Data supplied section start

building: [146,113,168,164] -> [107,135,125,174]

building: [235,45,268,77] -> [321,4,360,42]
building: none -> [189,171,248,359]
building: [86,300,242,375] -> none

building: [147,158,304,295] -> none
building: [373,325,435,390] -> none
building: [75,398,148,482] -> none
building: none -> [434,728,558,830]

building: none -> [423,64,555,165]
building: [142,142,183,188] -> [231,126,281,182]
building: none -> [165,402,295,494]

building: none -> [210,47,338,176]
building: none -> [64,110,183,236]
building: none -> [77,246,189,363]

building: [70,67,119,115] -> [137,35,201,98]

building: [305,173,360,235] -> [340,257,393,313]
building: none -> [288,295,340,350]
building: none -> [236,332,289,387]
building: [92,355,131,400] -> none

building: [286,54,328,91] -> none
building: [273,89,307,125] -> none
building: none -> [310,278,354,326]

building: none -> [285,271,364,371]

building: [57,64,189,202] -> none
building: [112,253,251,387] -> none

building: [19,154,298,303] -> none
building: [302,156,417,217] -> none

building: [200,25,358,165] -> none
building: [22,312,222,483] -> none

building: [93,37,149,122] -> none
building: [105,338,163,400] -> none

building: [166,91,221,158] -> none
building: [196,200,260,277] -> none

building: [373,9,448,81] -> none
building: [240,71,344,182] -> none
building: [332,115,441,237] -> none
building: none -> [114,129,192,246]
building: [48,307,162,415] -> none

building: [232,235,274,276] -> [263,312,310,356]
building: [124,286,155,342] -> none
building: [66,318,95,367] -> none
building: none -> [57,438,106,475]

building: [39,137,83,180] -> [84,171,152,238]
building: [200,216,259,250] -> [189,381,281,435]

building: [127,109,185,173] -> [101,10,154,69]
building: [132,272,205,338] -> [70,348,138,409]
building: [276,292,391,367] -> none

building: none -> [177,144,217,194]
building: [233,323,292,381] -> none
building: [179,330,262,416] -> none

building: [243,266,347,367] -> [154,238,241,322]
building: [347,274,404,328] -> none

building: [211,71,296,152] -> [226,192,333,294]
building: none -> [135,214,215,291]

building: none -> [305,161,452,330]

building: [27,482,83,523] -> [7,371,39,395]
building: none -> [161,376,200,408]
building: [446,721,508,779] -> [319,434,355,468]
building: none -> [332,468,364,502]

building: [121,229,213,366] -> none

Data supplied section end

### Description of the task
Retype the records above, but only those lines that fall between the line containing "building: none -> [423,64,555,165]" and the line containing "building: [132,272,205,338] ->", with both of those lines included, exactly as written.

### Answer section
building: none -> [423,64,555,165]
building: [142,142,183,188] -> [231,126,281,182]
building: none -> [165,402,295,494]

building: none -> [210,47,338,176]
building: none -> [64,110,183,236]
building: none -> [77,246,189,363]

building: [70,67,119,115] -> [137,35,201,98]

building: [305,173,360,235] -> [340,257,393,313]
building: none -> [288,295,340,350]
building: none -> [236,332,289,387]
building: [92,355,131,400] -> none

building: [286,54,328,91] -> none
building: [273,89,307,125] -> none
building: none -> [310,278,354,326]

building: none -> [285,271,364,371]

building: [57,64,189,202] -> none
building: [112,253,251,387] -> none

building: [19,154,298,303] -> none
building: [302,156,417,217] -> none

building: [200,25,358,165] -> none
building: [22,312,222,483] -> none

building: [93,37,149,122] -> none
building: [105,338,163,400] -> none

building: [166,91,221,158] -> none
building: [196,200,260,277] -> none

building: [373,9,448,81] -> none
building: [240,71,344,182] -> none
building: [332,115,441,237] -> none
building: none -> [114,129,192,246]
building: [48,307,162,415] -> none

building: [232,235,274,276] -> [263,312,310,356]
building: [124,286,155,342] -> none
building: [66,318,95,367] -> none
building: none -> [57,438,106,475]

building: [39,137,83,180] -> [84,171,152,238]
building: [200,216,259,250] -> [189,381,281,435]

building: [127,109,185,173] -> [101,10,154,69]
building: [132,272,205,338] -> [70,348,138,409]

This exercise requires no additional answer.